### Task brief
Every line below that holds the string "pink" should be copied out.

### Material for the task
*** Begin section ***

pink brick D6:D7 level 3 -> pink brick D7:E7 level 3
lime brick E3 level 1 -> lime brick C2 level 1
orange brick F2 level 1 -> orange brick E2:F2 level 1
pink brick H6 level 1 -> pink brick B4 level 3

*** End section ***
*** Begin section ***

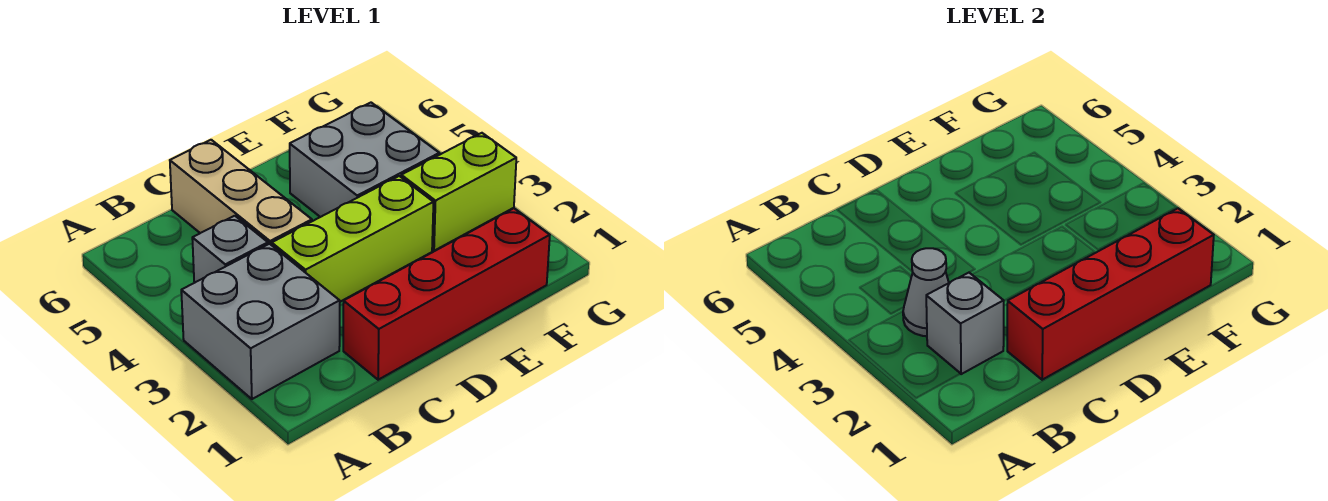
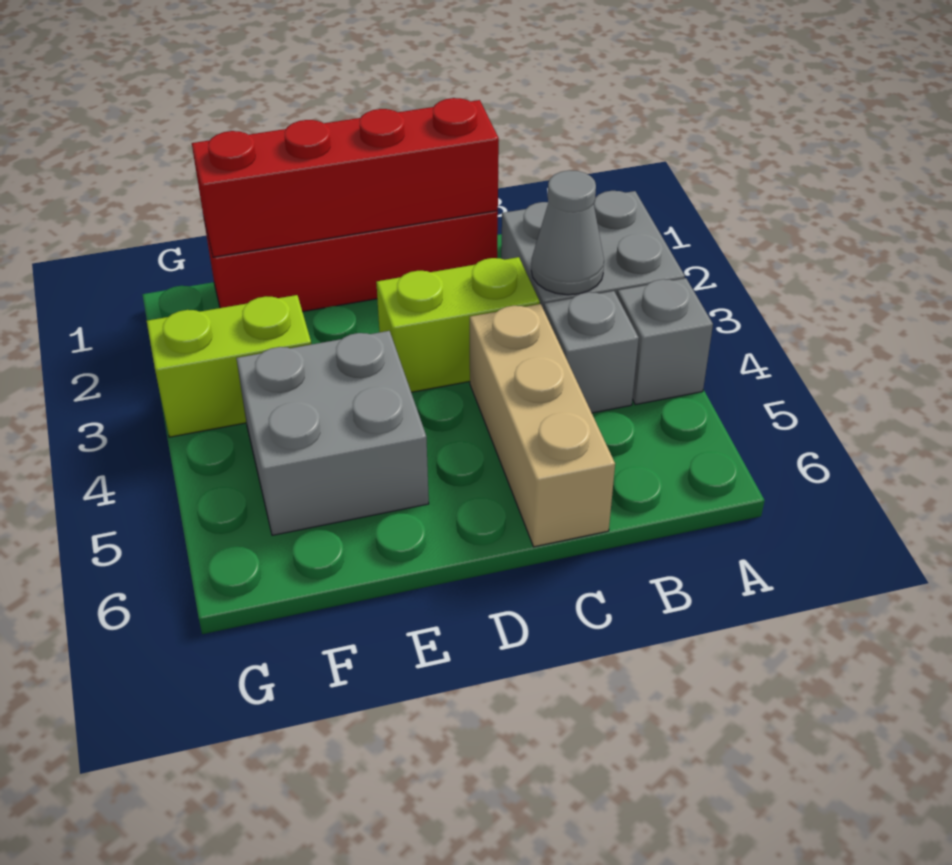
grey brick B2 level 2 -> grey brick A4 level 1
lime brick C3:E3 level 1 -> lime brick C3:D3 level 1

*** End section ***
*** Begin section ***

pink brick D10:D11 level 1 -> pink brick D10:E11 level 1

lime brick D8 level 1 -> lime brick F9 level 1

*** End section ***

### Response
pink brick D6:D7 level 3 -> pink brick D7:E7 level 3
pink brick H6 level 1 -> pink brick B4 level 3
pink brick D10:D11 level 1 -> pink brick D10:E11 level 1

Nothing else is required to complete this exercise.